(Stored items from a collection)
- - -
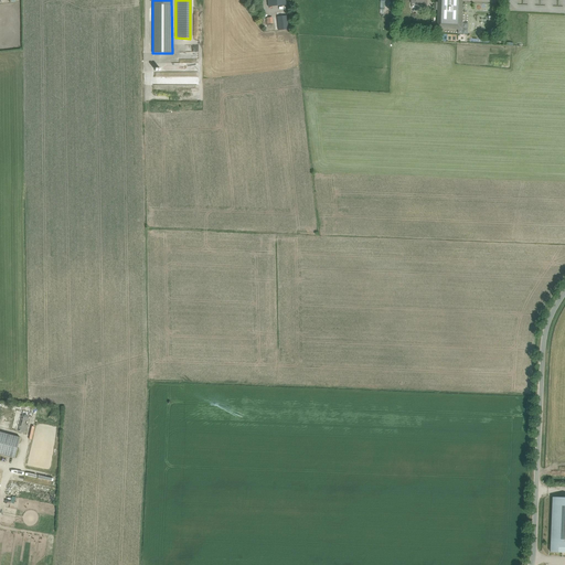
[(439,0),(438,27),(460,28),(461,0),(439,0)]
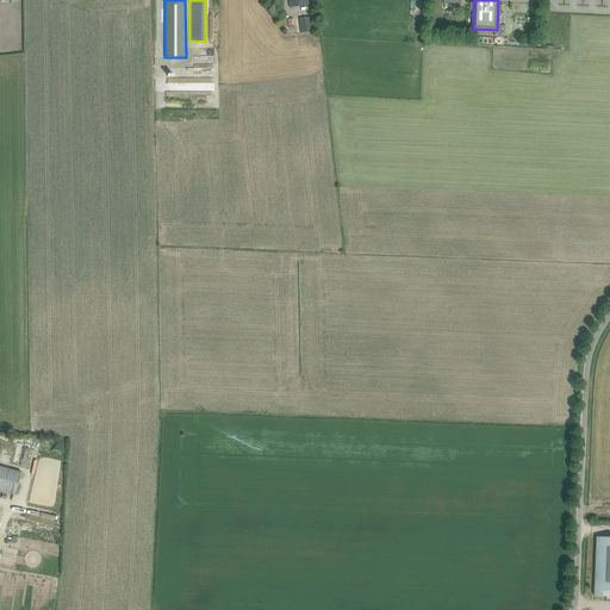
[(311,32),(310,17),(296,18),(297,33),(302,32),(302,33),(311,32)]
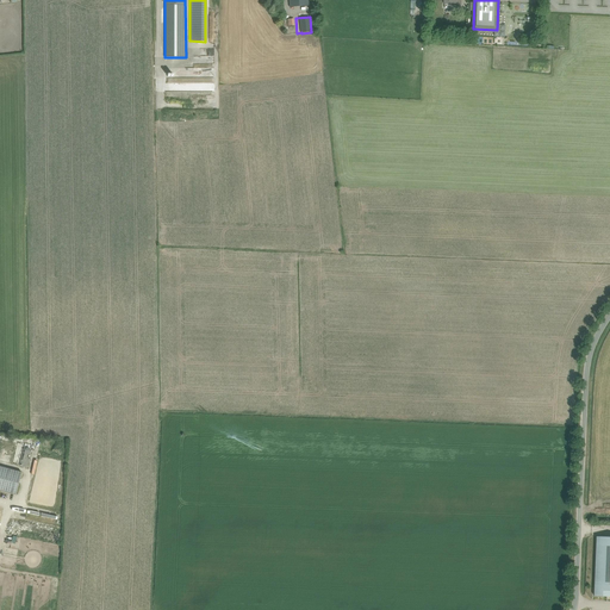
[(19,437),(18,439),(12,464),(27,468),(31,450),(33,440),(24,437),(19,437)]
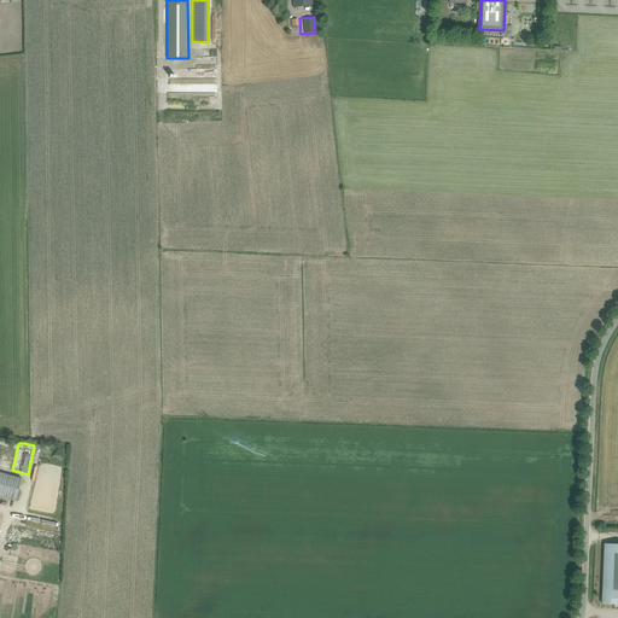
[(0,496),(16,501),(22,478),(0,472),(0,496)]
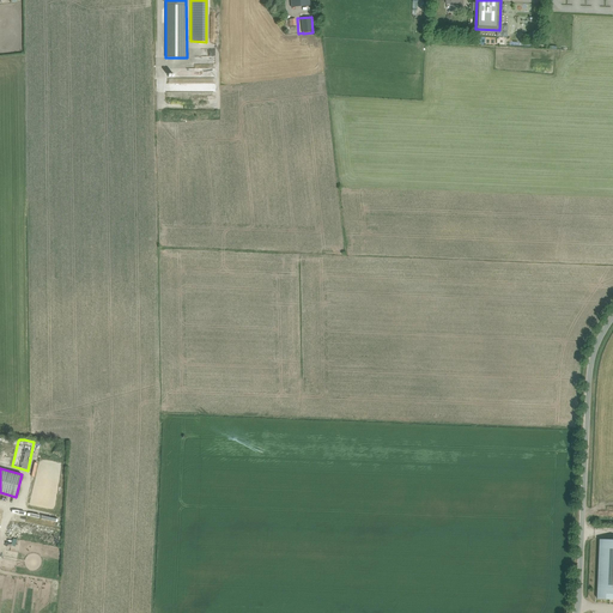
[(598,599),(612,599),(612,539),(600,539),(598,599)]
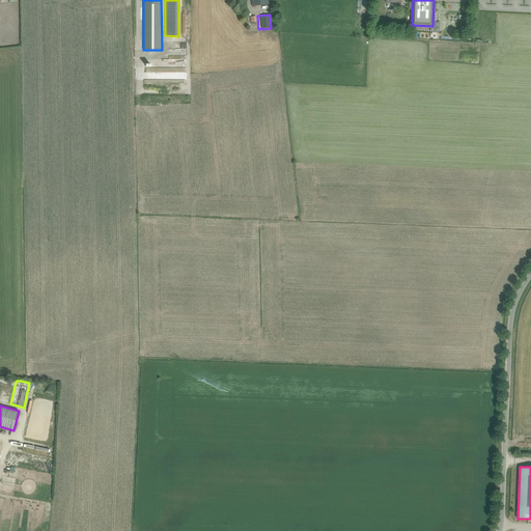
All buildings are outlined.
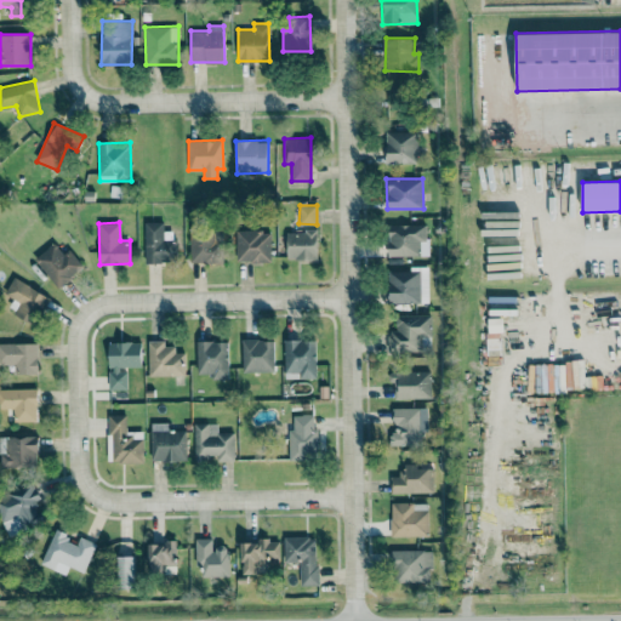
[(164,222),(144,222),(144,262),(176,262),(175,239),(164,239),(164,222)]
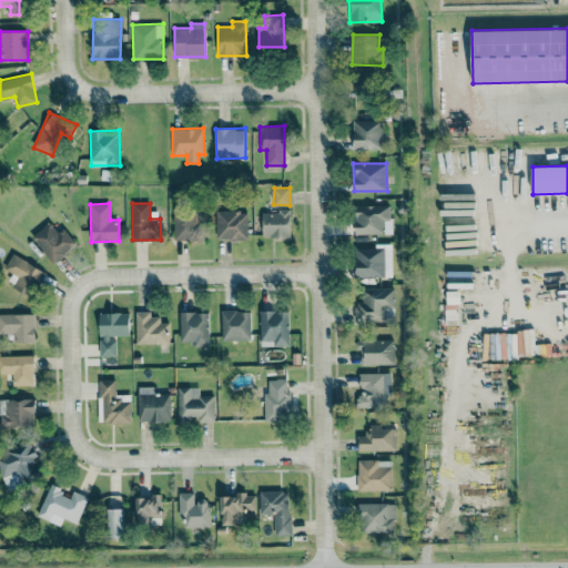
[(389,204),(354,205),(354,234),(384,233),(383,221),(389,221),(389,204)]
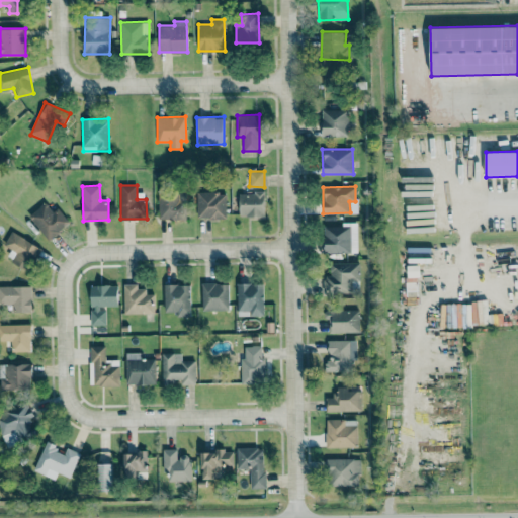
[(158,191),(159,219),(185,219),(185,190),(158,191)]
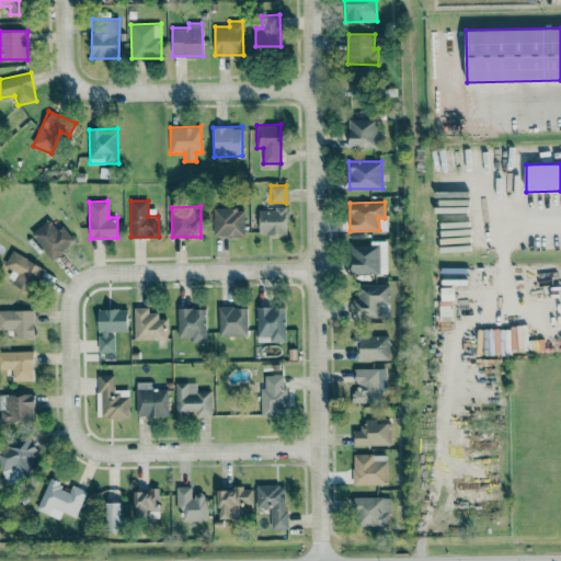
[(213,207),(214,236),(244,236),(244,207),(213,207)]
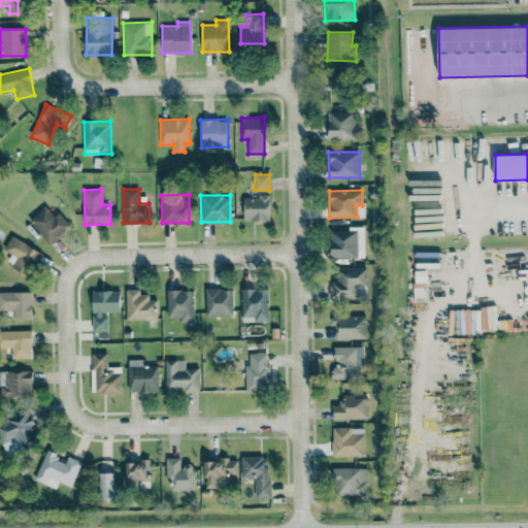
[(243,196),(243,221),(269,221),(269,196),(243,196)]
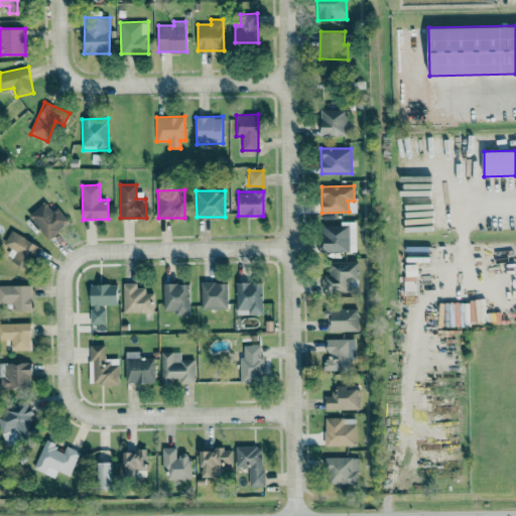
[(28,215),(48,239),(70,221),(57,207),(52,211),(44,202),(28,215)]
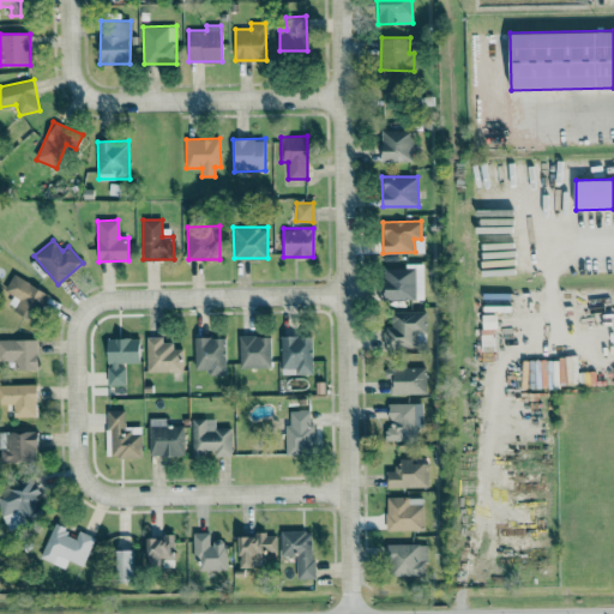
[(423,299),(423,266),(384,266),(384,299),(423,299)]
- - -
◆ **What you need to do**:
Could you write out every line above exactly as it stands, with no images?

◆ **Problem solution**:
[(439,0),(438,27),(460,28),(461,0),(439,0)]
[(311,32),(310,17),(296,18),(297,33),(302,32),(302,33),(311,32)]
[(19,437),(18,439),(12,464),(27,468),(31,450),(33,440),(24,437),(19,437)]
[(0,496),(16,501),(22,478),(0,472),(0,496)]
[(598,599),(612,599),(612,539),(600,539),(598,599)]
All buildings are outlined.
[(164,222),(144,222),(144,262),(176,262),(175,239),(164,239),(164,222)]
[(389,204),(354,205),(354,234),(384,233),(383,221),(389,221),(389,204)]
[(158,191),(159,219),(185,219),(185,190),(158,191)]
[(213,207),(214,236),(244,236),(244,207),(213,207)]
[(243,196),(243,221),(269,221),(269,196),(243,196)]
[(28,215),(48,239),(70,221),(57,207),(52,211),(44,202),(28,215)]
[(423,299),(423,266),(384,266),(384,299),(423,299)]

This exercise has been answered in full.